Required action: Go through the entries below and print, exactly, the lines starting at the one with "C12: 330nF (0V, N4) -> 330nF (N3, N4)" and ending at the one with "U6 pin IN+: VDD -> none", keeping both ends and no others.
** Raw data follows **
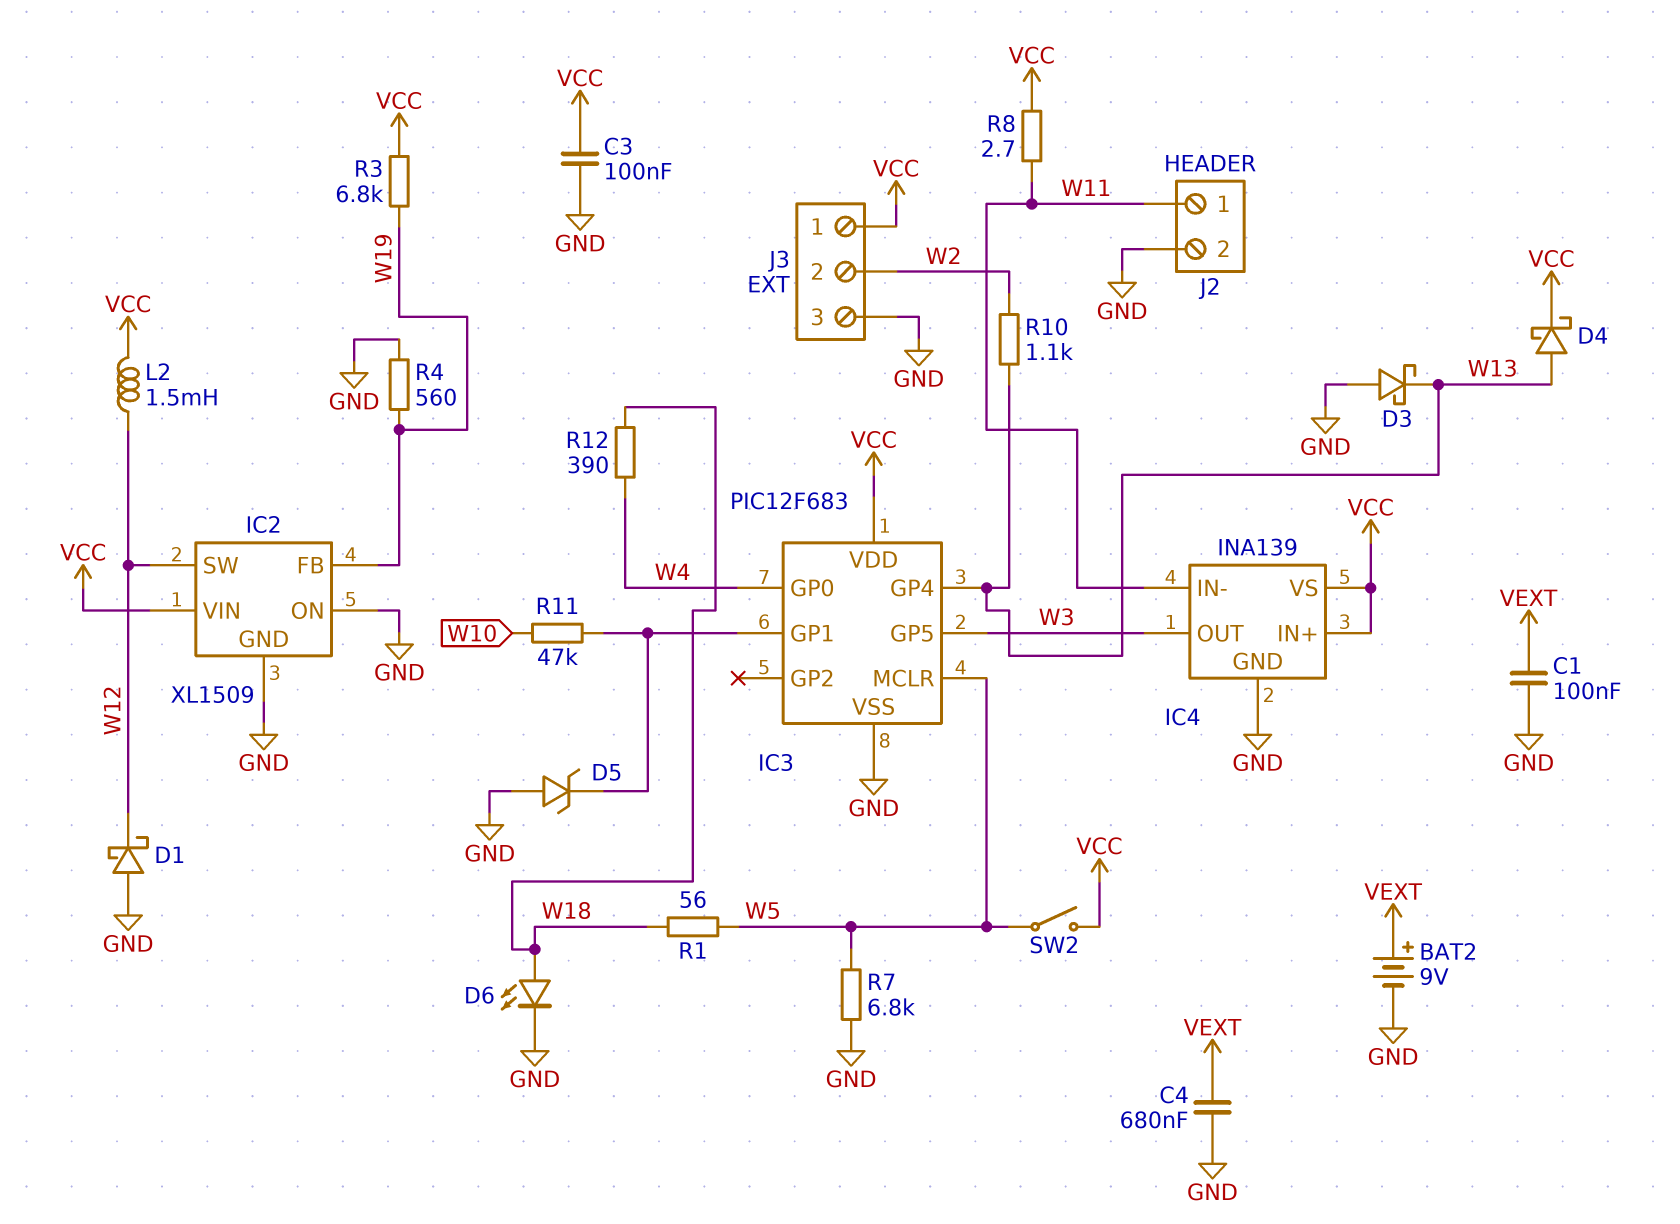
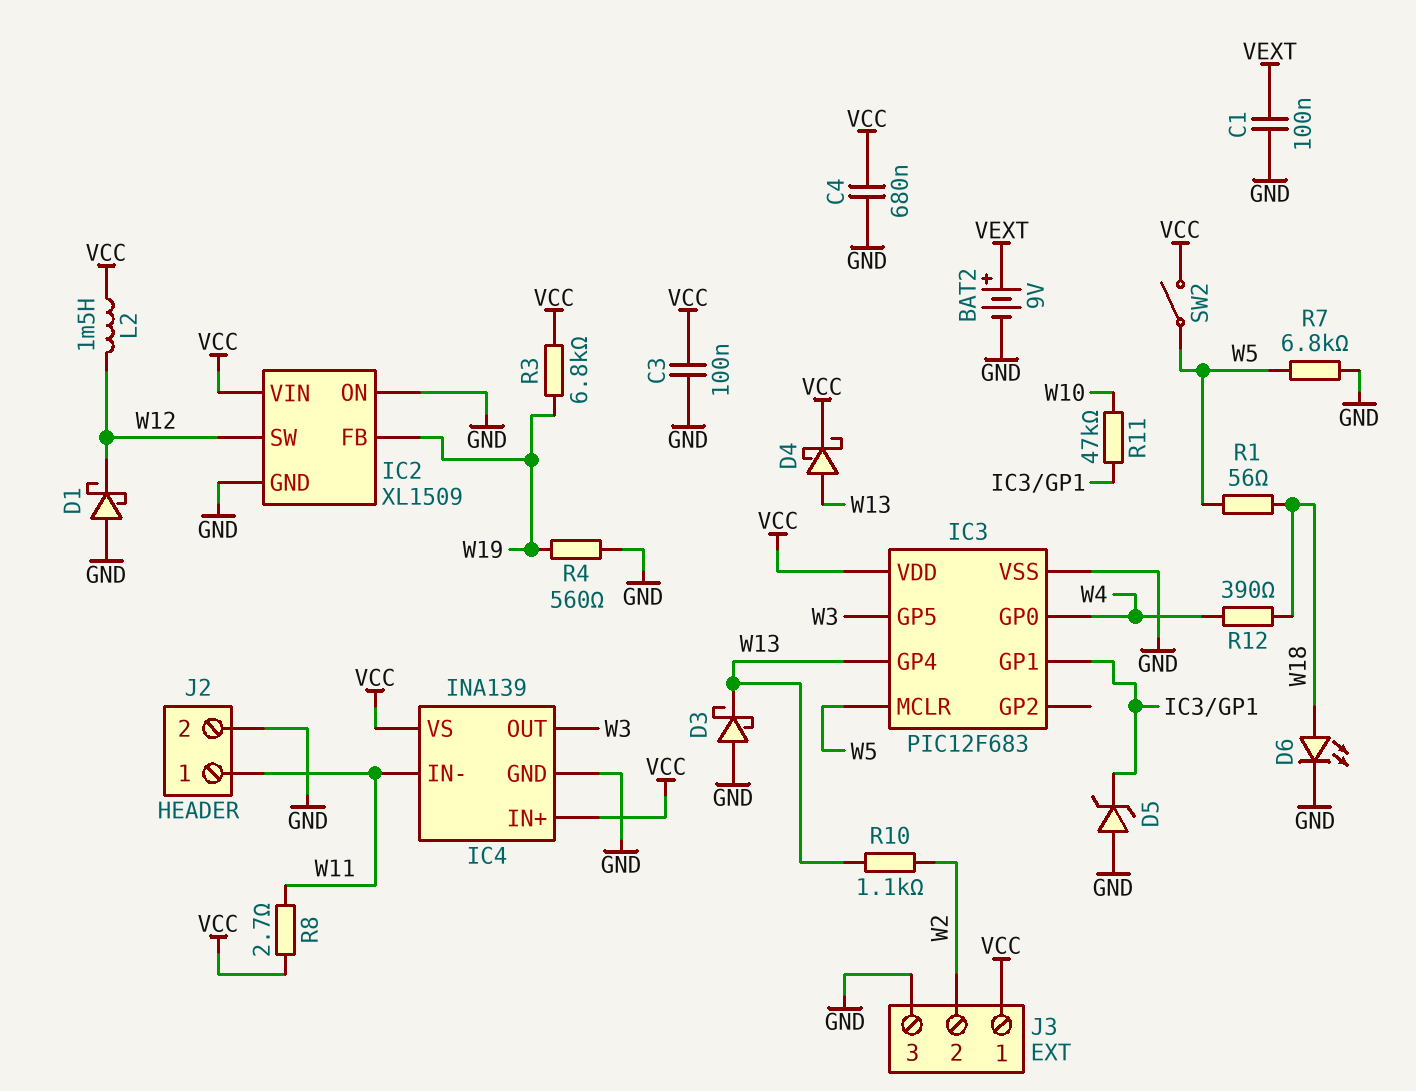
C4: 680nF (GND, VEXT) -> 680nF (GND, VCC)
** End of Raw data **
** Raw data follows **
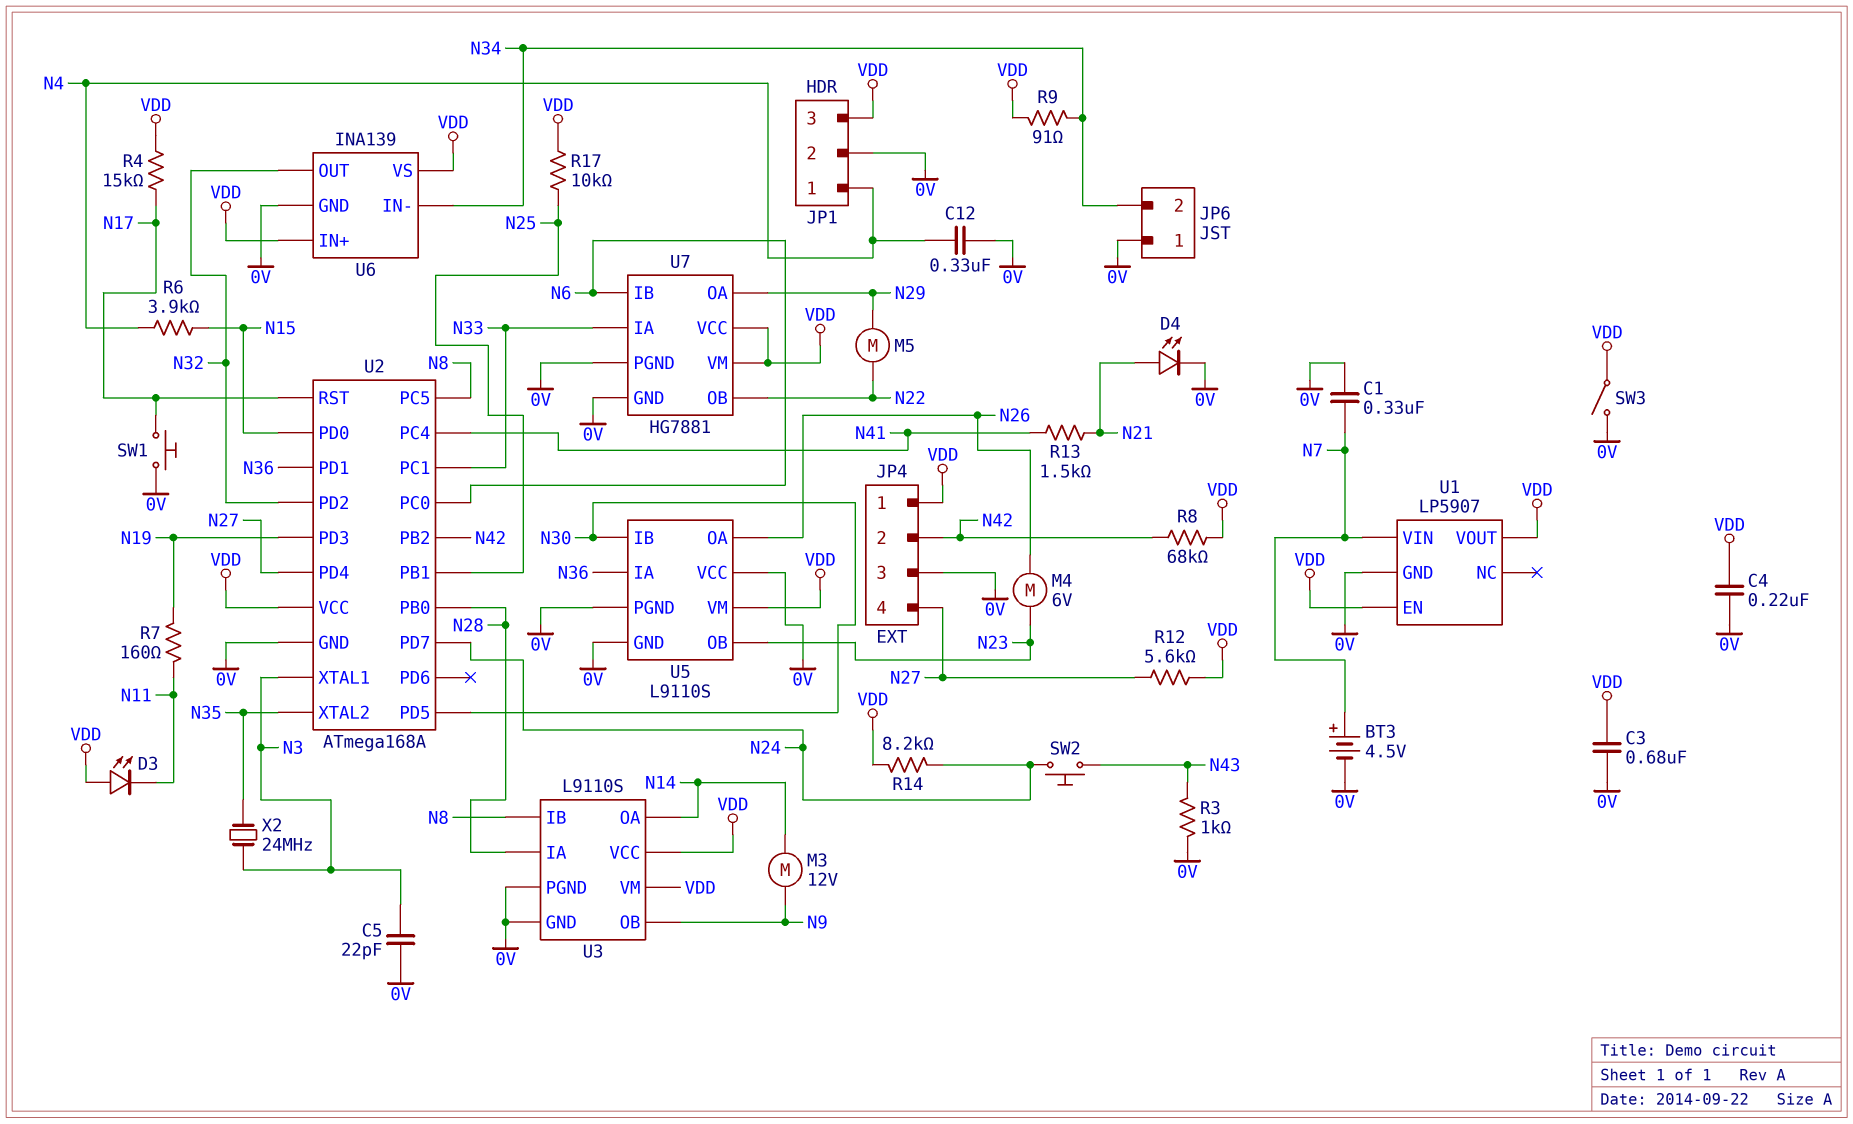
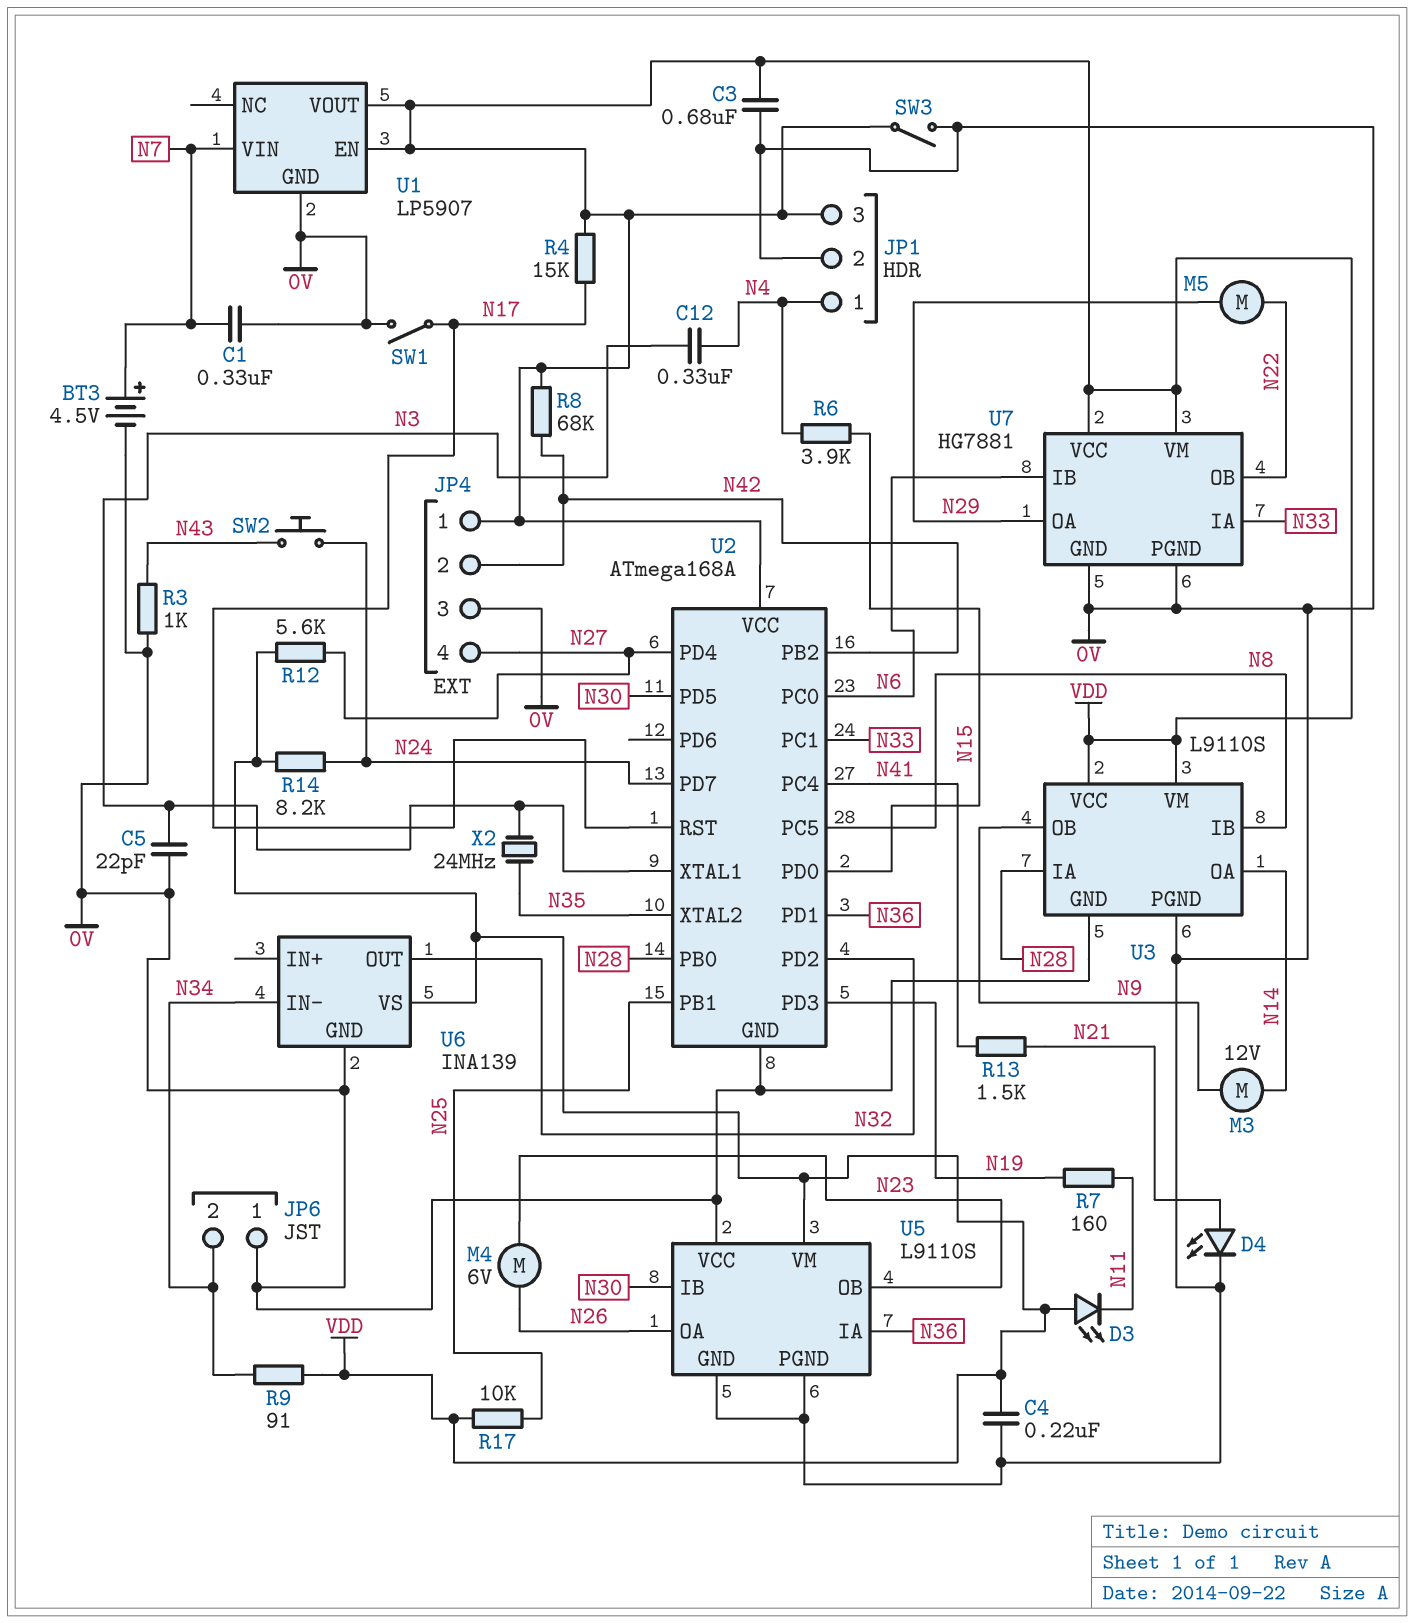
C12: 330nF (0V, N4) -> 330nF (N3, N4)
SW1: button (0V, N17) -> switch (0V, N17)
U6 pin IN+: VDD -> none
** End of Raw data **
** Raw data follows **
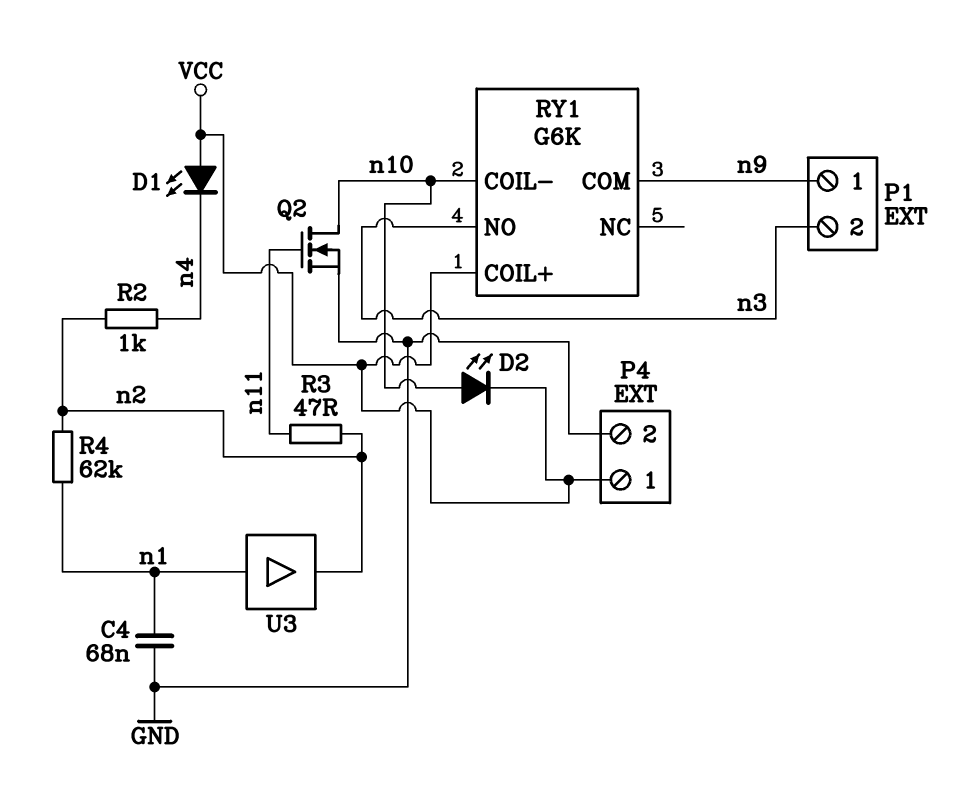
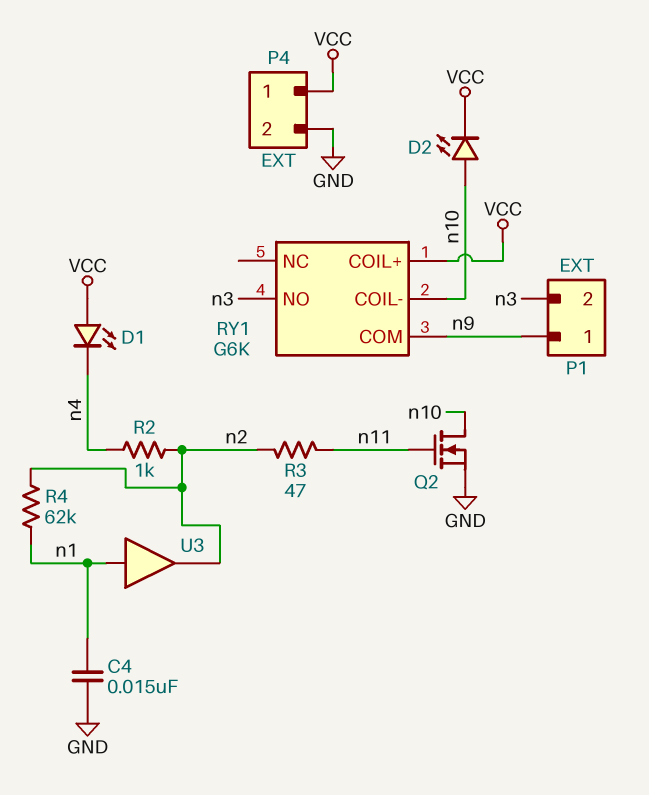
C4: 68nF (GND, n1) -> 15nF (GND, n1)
** End of Raw data **
Answer box:
C12: 330nF (0V, N4) -> 330nF (N3, N4)
SW1: button (0V, N17) -> switch (0V, N17)
U6 pin IN+: VDD -> none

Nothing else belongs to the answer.